Please transcribe the listing below in full, exactly as written, leaving out its pictures.

*Records supplied*:
============
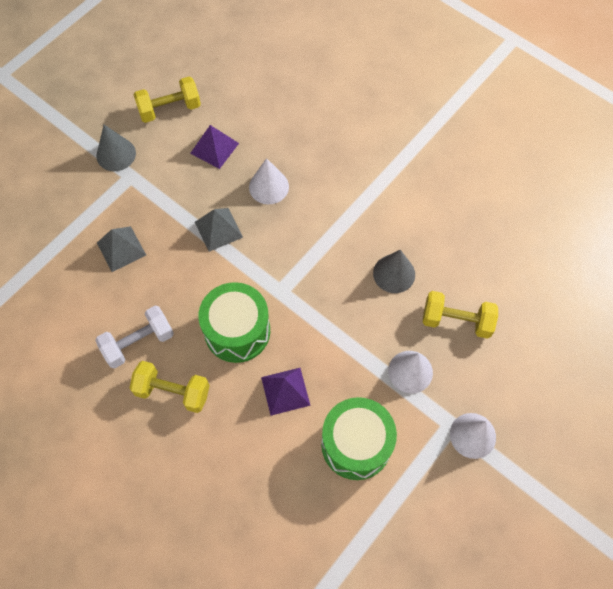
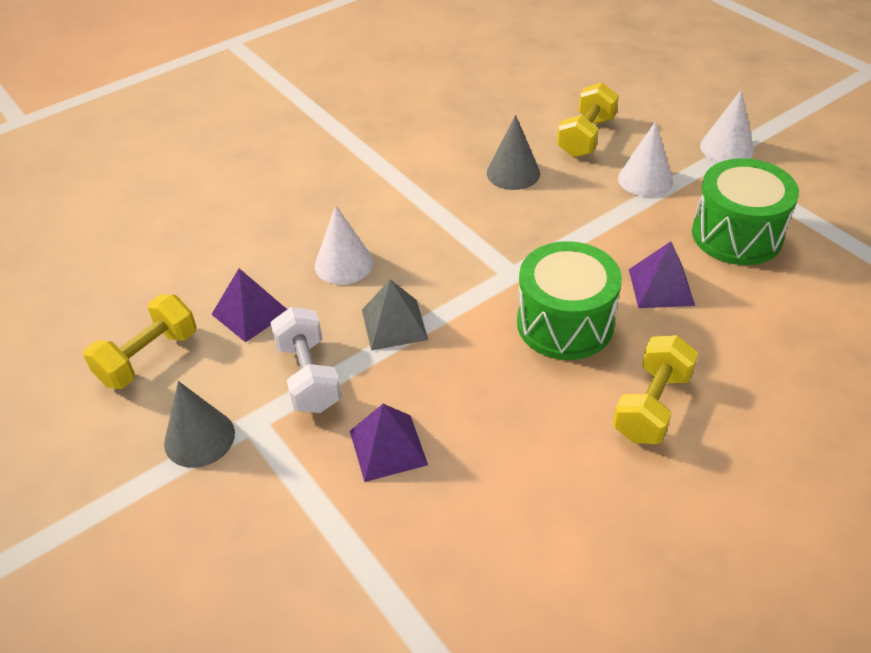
camera: 75 degrees left, 20 degrees down
(121, 249) = (388, 447): grey pyramid -> purple pyramid
(138, 342) = (564, 440): white dumbbell -> white dumbbell (309, 376)
(170, 109) = (148, 358): yellow dumbbell -> yellow dumbbell turned 45 degrees clockwise

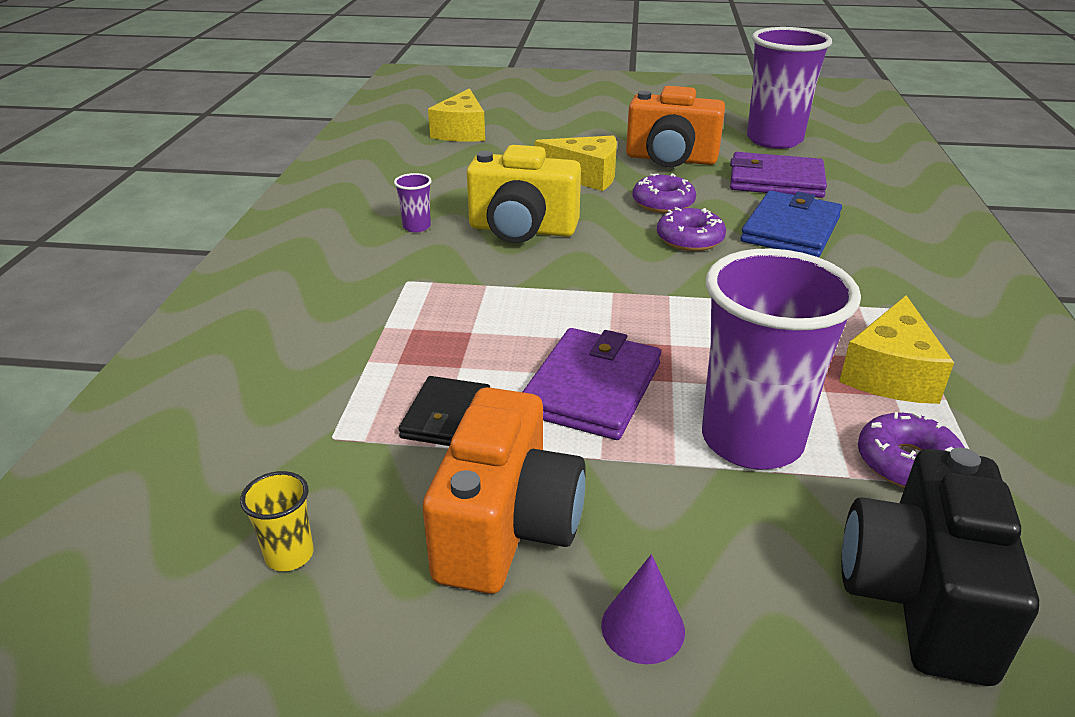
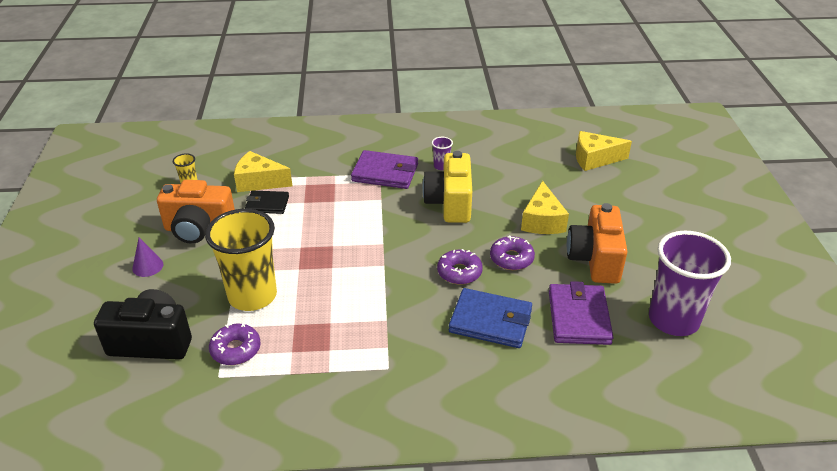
camera: 80 degrees right, 5 degrees up
(592, 388) = (290, 243): purple wallet -> purple wallet (385, 173)
(751, 440) = (252, 296): purple cup -> yellow cup
(890, 373) = (313, 353): yellow cheese -> yellow cheese (259, 182)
============
*Solution*:
camera: 75 degrees left, 20 degrees down
(121, 249) = (388, 447): grey pyramid -> purple pyramid
(138, 342) = (564, 440): white dumbbell -> white dumbbell (309, 376)
(170, 109) = (148, 358): yellow dumbbell -> yellow dumbbell turned 45 degrees clockwise

camera: 80 degrees right, 5 degrees up
(592, 388) = (290, 243): purple wallet -> purple wallet (385, 173)
(751, 440) = (252, 296): purple cup -> yellow cup
(890, 373) = (313, 353): yellow cheese -> yellow cheese (259, 182)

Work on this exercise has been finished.